- Collected data -
____
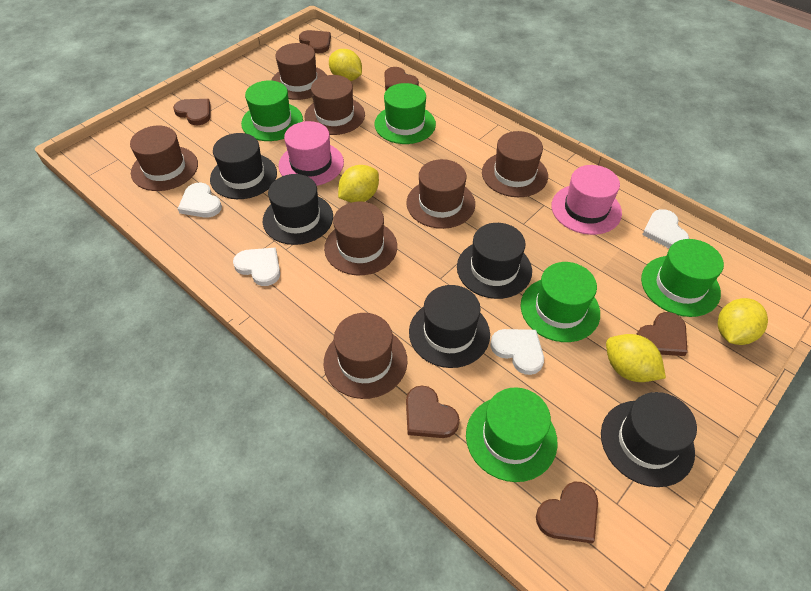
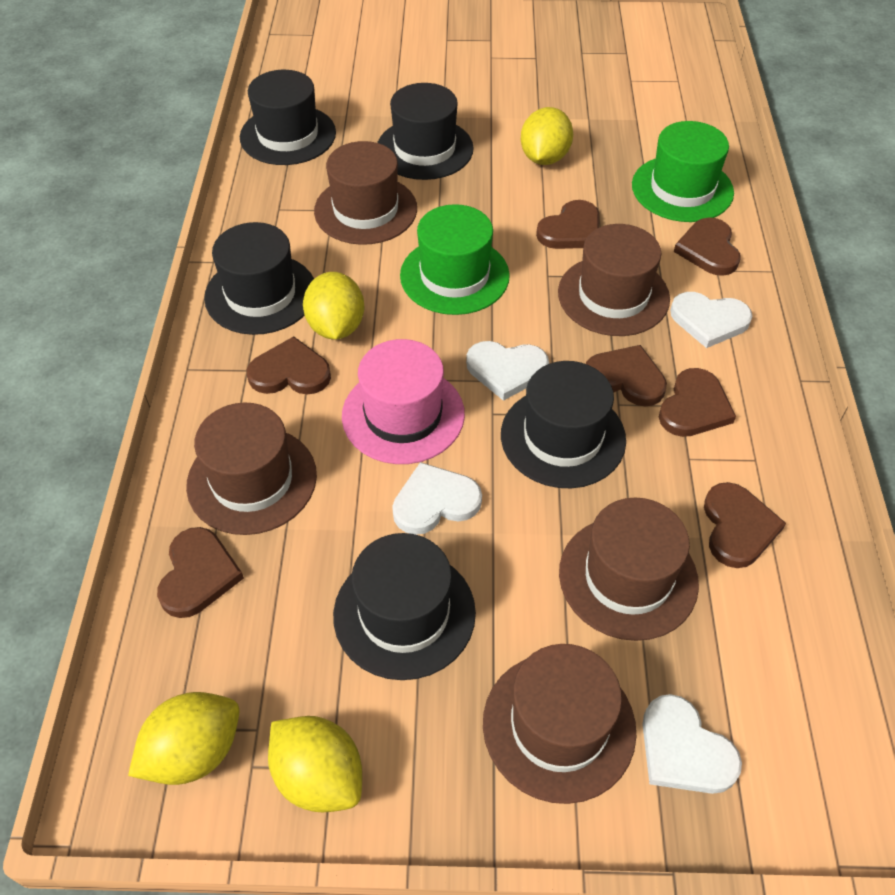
brown hat: 7 -> 5
brown heart: 6 -> 7
green hat: 5 -> 2
pink hat: 2 -> 1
____
- What is needed -
Exact repetition of the material above is required, with the images removed.

- Response box -
brown hat: 7 -> 5
brown heart: 6 -> 7
green hat: 5 -> 2
pink hat: 2 -> 1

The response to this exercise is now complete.